:: WHAT TO PRODUCE ::
Return all entries verbatim; skip any pictures.
= Beginning of Section =
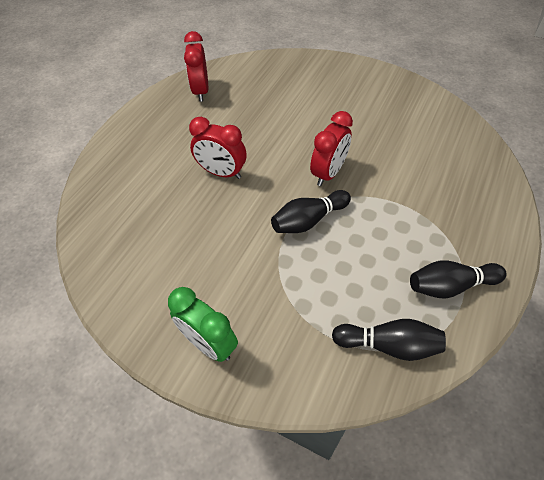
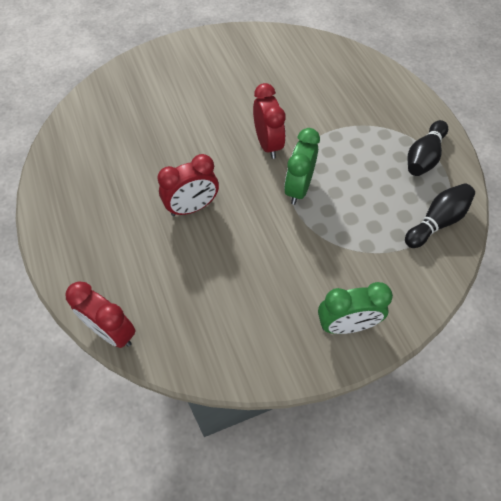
camera: 50 degrees left, 5 degrees up
(201, 91) = (77, 156): red clock -> red clock (111, 331)
(308, 220) = (298, 188): black bowling pin -> green clock

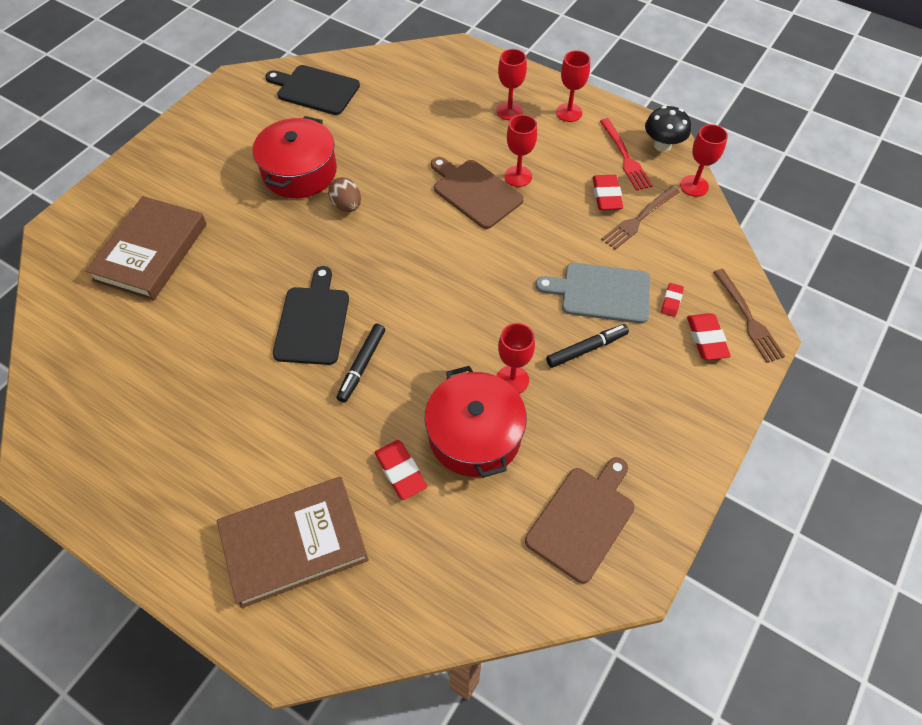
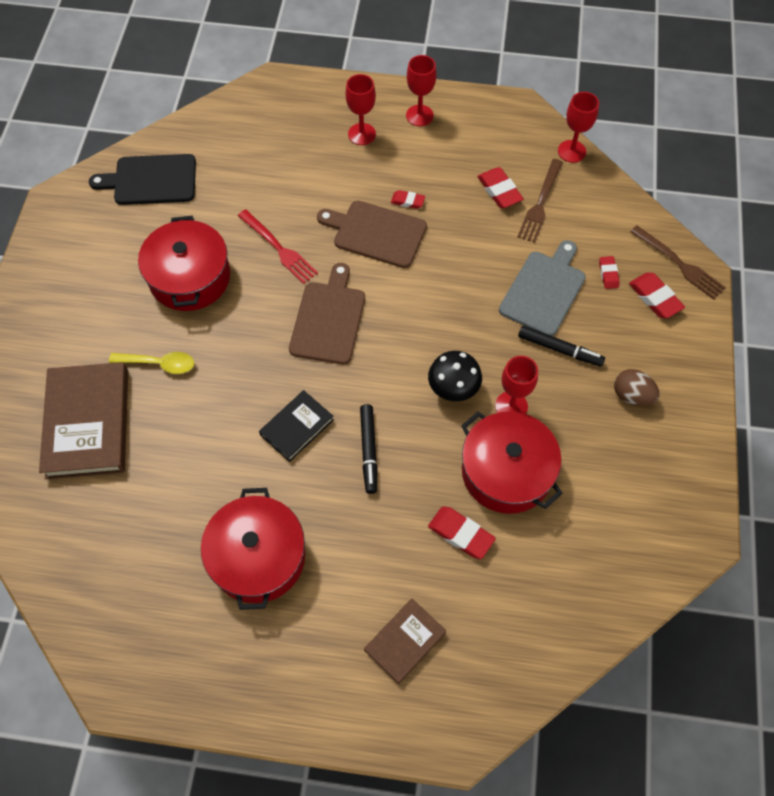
camera: 25 degrees left, 5 degrees up
(215, 413) = (258, 557): none -> red pot
(234, 228) = (159, 364): none -> yellow spoon
(294, 543) = (405, 641): brown book -> brown book, size x0.55
(313, 321) = (297, 427): black cutting board -> black book
(347, 205) = (259, 295): brown egg -> brown egg (632, 395)
(518, 176) = (407, 201): red goblet -> red eraser
(583, 519) = (636, 506): brown cutting board -> brown cutting board (328, 319)
(586, 349) = (559, 349): black marker -> black marker turned 75 degrees clockwise
(601, 292) = (544, 290): grey cutting board -> grey cutting board turned 135 degrees clockwise
(625, 157) = (496, 144): red fork -> red fork (279, 249)
(662, 145) = (523, 120): black mushroom -> black mushroom (453, 389)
= End of Section =
:: WORKED SOLUTION ::
camera: 50 degrees left, 5 degrees up
(201, 91) = (77, 156): red clock -> red clock (111, 331)
(308, 220) = (298, 188): black bowling pin -> green clock

camera: 25 degrees left, 5 degrees up
(215, 413) = (258, 557): none -> red pot
(234, 228) = (159, 364): none -> yellow spoon
(294, 543) = (405, 641): brown book -> brown book, size x0.55
(313, 321) = (297, 427): black cutting board -> black book
(347, 205) = (259, 295): brown egg -> brown egg (632, 395)
(518, 176) = (407, 201): red goblet -> red eraser
(583, 519) = (636, 506): brown cutting board -> brown cutting board (328, 319)
(586, 349) = (559, 349): black marker -> black marker turned 75 degrees clockwise
(601, 292) = (544, 290): grey cutting board -> grey cutting board turned 135 degrees clockwise
(625, 157) = (496, 144): red fork -> red fork (279, 249)
(662, 145) = (523, 120): black mushroom -> black mushroom (453, 389)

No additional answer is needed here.